• What is being asked: Reproduce every entry exactly as written.

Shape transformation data
◆ ◆ ◆ ◆
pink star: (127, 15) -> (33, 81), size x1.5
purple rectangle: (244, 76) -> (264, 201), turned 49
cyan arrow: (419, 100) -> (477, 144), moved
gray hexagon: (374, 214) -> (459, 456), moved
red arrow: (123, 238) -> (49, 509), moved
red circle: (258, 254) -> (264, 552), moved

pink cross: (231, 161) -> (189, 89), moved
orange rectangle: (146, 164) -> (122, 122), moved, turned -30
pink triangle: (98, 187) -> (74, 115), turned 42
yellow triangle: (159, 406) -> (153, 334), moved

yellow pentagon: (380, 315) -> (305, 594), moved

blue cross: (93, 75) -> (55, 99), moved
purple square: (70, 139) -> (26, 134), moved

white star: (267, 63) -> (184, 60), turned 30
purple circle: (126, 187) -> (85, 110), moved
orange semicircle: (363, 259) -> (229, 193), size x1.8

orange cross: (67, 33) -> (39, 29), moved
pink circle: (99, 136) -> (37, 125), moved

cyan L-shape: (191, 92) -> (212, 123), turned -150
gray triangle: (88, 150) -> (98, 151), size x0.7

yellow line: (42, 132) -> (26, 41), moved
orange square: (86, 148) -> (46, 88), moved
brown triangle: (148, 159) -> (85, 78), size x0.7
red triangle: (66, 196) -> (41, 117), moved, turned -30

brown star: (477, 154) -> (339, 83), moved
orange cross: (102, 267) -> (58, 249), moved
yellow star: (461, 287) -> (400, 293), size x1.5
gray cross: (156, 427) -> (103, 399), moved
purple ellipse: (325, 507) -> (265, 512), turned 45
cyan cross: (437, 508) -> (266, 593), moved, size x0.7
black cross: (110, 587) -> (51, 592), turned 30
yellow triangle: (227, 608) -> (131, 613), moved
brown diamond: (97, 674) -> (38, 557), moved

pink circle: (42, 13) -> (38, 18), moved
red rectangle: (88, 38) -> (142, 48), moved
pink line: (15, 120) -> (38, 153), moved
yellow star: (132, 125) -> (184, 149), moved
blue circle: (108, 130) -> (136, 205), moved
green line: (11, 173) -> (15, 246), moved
◆ ◆ ◆ ◆
• Task result:
pink star: (127, 15) -> (33, 81), size x1.5
purple rectangle: (244, 76) -> (264, 201), turned 49
cyan arrow: (419, 100) -> (477, 144), moved
gray hexagon: (374, 214) -> (459, 456), moved
red arrow: (123, 238) -> (49, 509), moved
red circle: (258, 254) -> (264, 552), moved

pink cross: (231, 161) -> (189, 89), moved
orange rectangle: (146, 164) -> (122, 122), moved, turned -30
pink triangle: (98, 187) -> (74, 115), turned 42
yellow triangle: (159, 406) -> (153, 334), moved

yellow pentagon: (380, 315) -> (305, 594), moved

blue cross: (93, 75) -> (55, 99), moved
purple square: (70, 139) -> (26, 134), moved

white star: (267, 63) -> (184, 60), turned 30
purple circle: (126, 187) -> (85, 110), moved
orange semicircle: (363, 259) -> (229, 193), size x1.8

orange cross: (67, 33) -> (39, 29), moved
pink circle: (99, 136) -> (37, 125), moved

cyan L-shape: (191, 92) -> (212, 123), turned -150
gray triangle: (88, 150) -> (98, 151), size x0.7

yellow line: (42, 132) -> (26, 41), moved
orange square: (86, 148) -> (46, 88), moved
brown triangle: (148, 159) -> (85, 78), size x0.7
red triangle: (66, 196) -> (41, 117), moved, turned -30

brown star: (477, 154) -> (339, 83), moved
orange cross: (102, 267) -> (58, 249), moved
yellow star: (461, 287) -> (400, 293), size x1.5
gray cross: (156, 427) -> (103, 399), moved
purple ellipse: (325, 507) -> (265, 512), turned 45
cyan cross: (437, 508) -> (266, 593), moved, size x0.7
black cross: (110, 587) -> (51, 592), turned 30
yellow triangle: (227, 608) -> (131, 613), moved
brown diamond: (97, 674) -> (38, 557), moved

pink circle: (42, 13) -> (38, 18), moved
red rectangle: (88, 38) -> (142, 48), moved
pink line: (15, 120) -> (38, 153), moved
yellow star: (132, 125) -> (184, 149), moved
blue circle: (108, 130) -> (136, 205), moved
green line: (11, 173) -> (15, 246), moved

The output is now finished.